YOUR GOAL: Pull out of the data below the stretch of lines bounded by the one containing "black traffic cone: [351,208,392,253]" and the one containing "green nut: [311,236,341,268]", both bounds included, unchanged.

INPUT DATA:
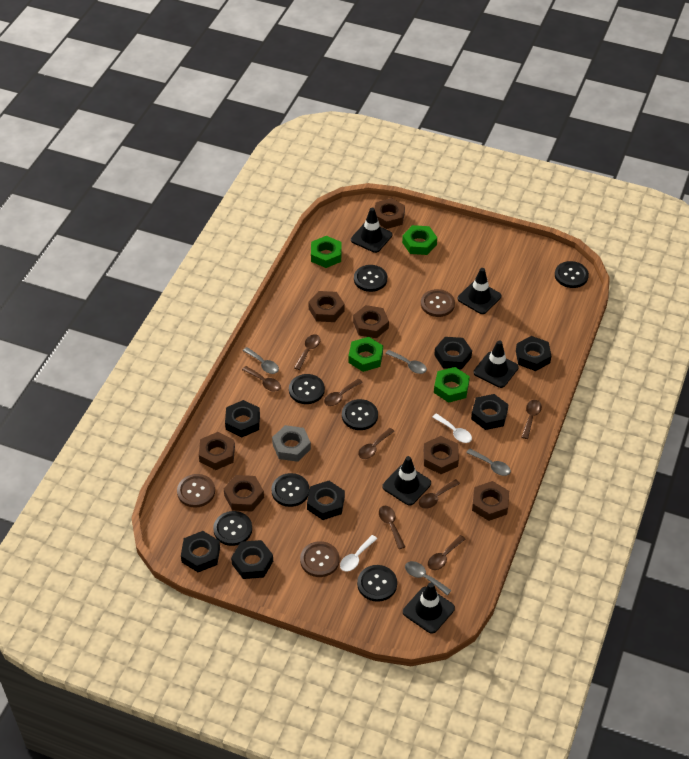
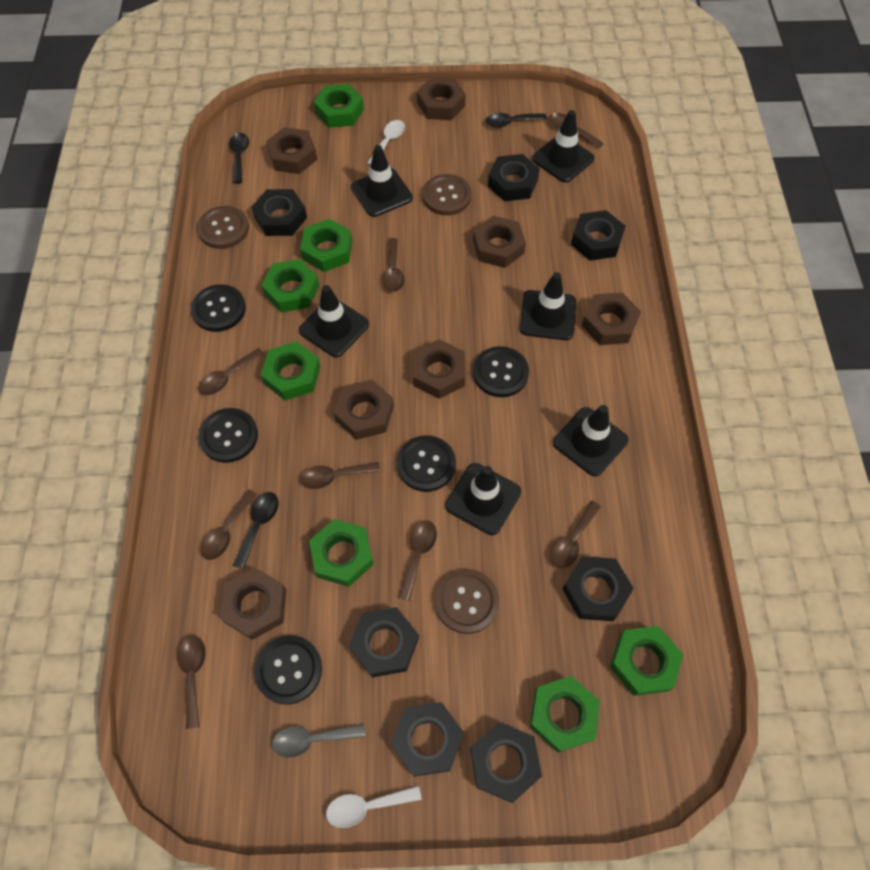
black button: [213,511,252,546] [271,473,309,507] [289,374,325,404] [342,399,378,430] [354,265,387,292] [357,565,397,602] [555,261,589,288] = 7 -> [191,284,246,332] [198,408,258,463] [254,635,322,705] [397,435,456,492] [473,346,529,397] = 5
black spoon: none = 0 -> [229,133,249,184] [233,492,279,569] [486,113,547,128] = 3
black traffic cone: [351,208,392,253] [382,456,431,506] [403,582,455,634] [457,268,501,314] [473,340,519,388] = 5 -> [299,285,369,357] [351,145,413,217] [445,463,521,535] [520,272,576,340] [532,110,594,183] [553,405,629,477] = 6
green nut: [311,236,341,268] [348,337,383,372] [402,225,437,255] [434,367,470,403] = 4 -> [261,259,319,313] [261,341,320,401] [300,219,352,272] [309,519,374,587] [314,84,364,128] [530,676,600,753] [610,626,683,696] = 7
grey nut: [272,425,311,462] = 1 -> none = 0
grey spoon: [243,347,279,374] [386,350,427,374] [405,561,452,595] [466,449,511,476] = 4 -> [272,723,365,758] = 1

--

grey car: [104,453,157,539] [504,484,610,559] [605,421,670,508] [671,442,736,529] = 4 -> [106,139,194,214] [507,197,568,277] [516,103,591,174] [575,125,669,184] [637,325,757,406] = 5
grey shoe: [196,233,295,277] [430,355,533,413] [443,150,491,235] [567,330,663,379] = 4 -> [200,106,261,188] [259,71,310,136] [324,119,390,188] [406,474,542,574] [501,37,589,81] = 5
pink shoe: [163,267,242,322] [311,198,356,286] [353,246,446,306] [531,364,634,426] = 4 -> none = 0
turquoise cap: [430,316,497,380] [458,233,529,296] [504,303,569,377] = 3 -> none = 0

WRITTEN REPLY:
black traffic cone: [351,208,392,253] [382,456,431,506] [403,582,455,634] [457,268,501,314] [473,340,519,388] = 5 -> [299,285,369,357] [351,145,413,217] [445,463,521,535] [520,272,576,340] [532,110,594,183] [553,405,629,477] = 6
green nut: [311,236,341,268] [348,337,383,372] [402,225,437,255] [434,367,470,403] = 4 -> [261,259,319,313] [261,341,320,401] [300,219,352,272] [309,519,374,587] [314,84,364,128] [530,676,600,753] [610,626,683,696] = 7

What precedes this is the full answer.